◆ Instructions to follow
Rewrite the entries below from the line containing "Scott (781, 379)" through the final entry, swapping "columns" for "rows" and leaving everything else as it is. Omit the pictures from your answer.

--- START OF Data to use ---

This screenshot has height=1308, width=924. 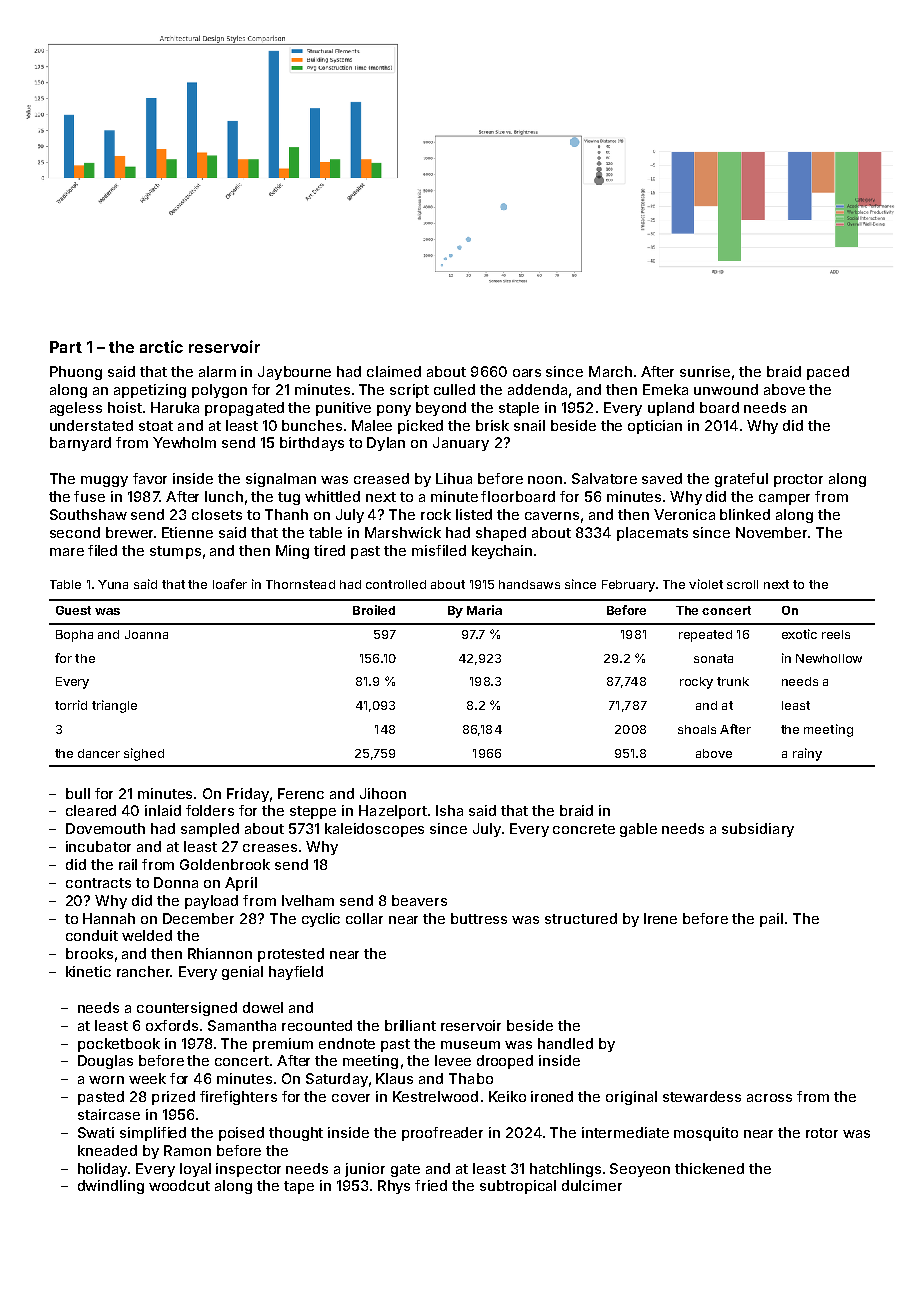 I want to click on reels, so click(x=836, y=634).
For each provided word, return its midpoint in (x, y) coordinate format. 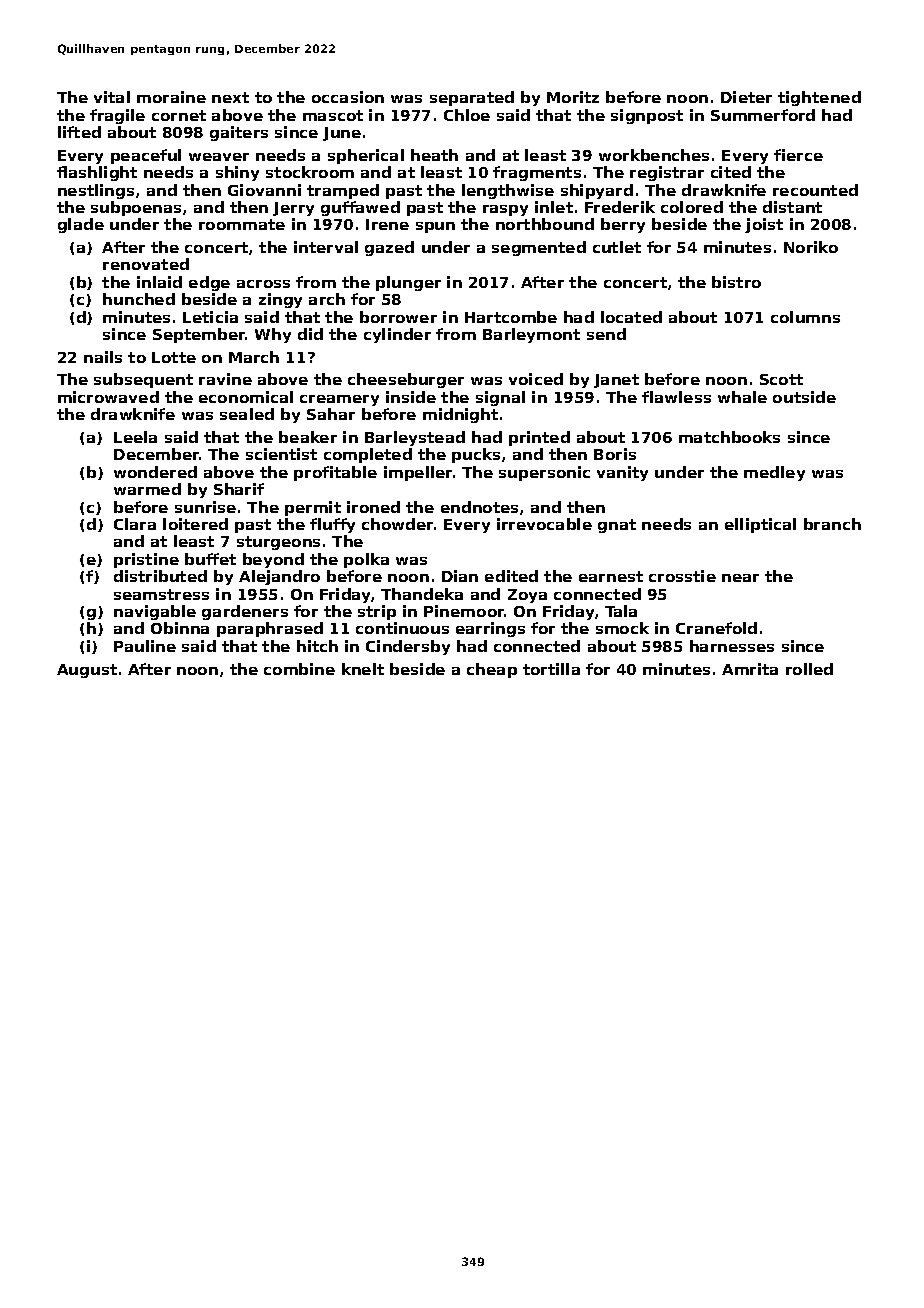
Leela (135, 437)
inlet (554, 207)
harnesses (732, 646)
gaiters (239, 133)
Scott (781, 379)
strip (377, 612)
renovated (146, 264)
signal (500, 398)
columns (805, 317)
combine (299, 669)
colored (692, 207)
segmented (539, 248)
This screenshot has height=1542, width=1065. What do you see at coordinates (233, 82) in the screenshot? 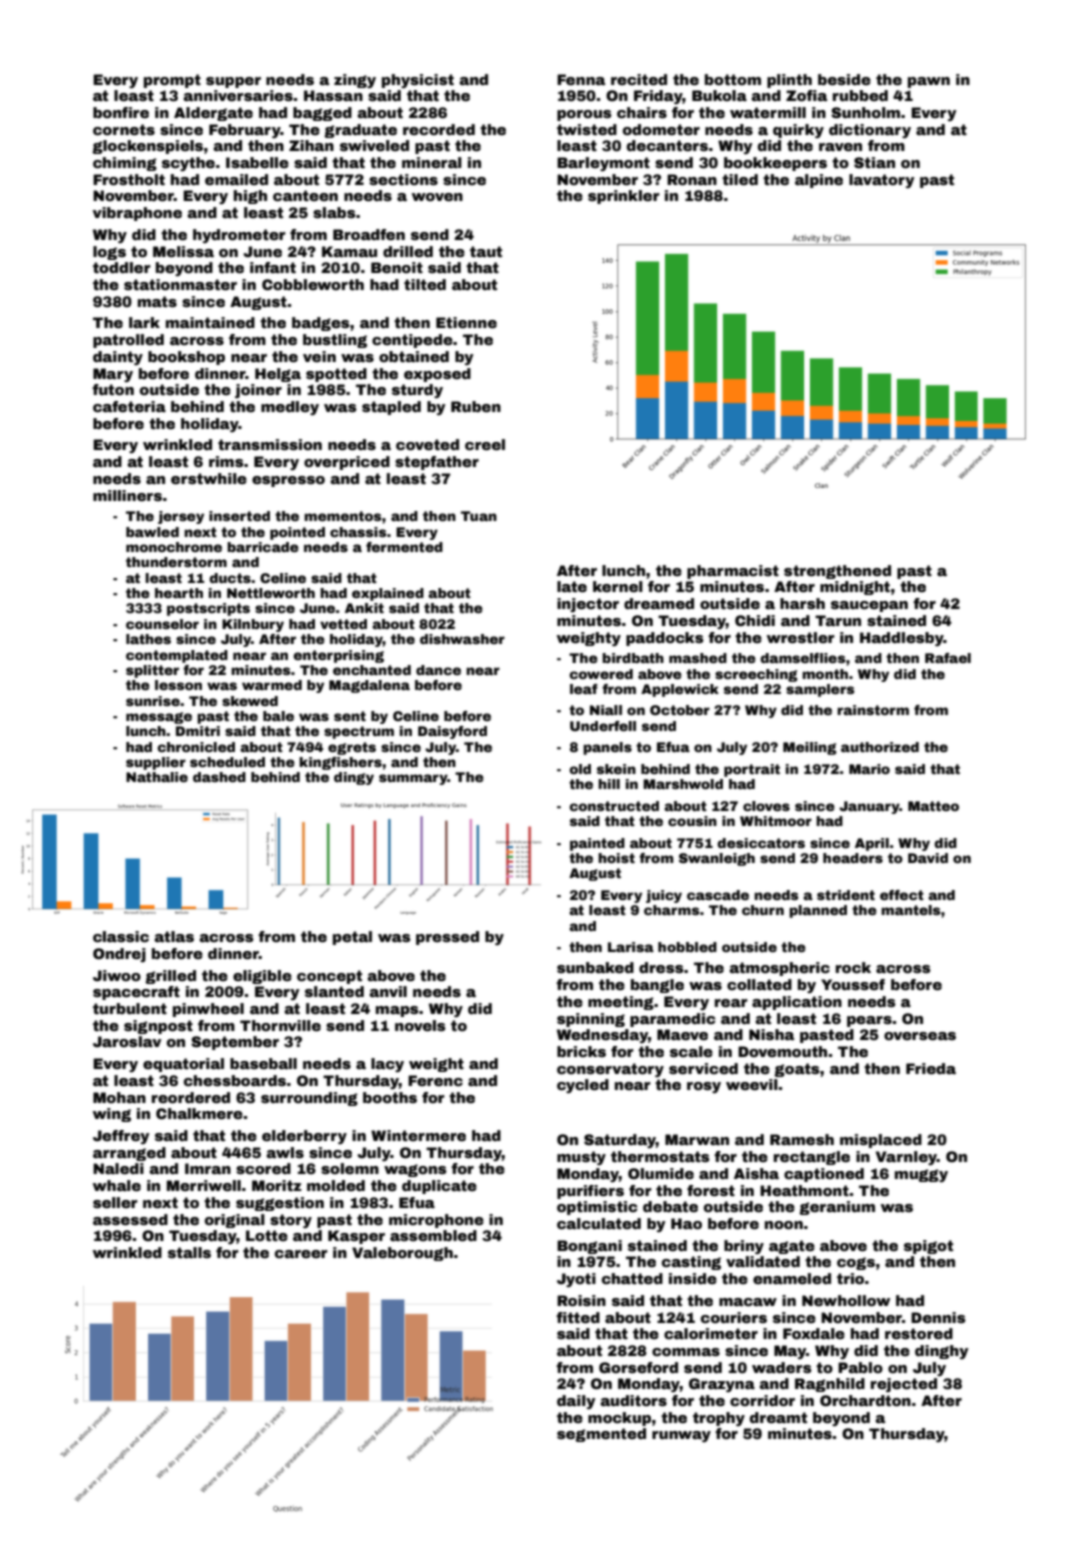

--- END OF Data to use ---

◆ Exercise answer
Scott (781, 379)
strip (377, 612)
renovated (146, 264)
signal (500, 398)
rows (805, 317)
combine (299, 669)
colored (692, 207)
segmented (539, 248)
This screenshot has height=1542, width=1065. What do you see at coordinates (233, 82) in the screenshot? 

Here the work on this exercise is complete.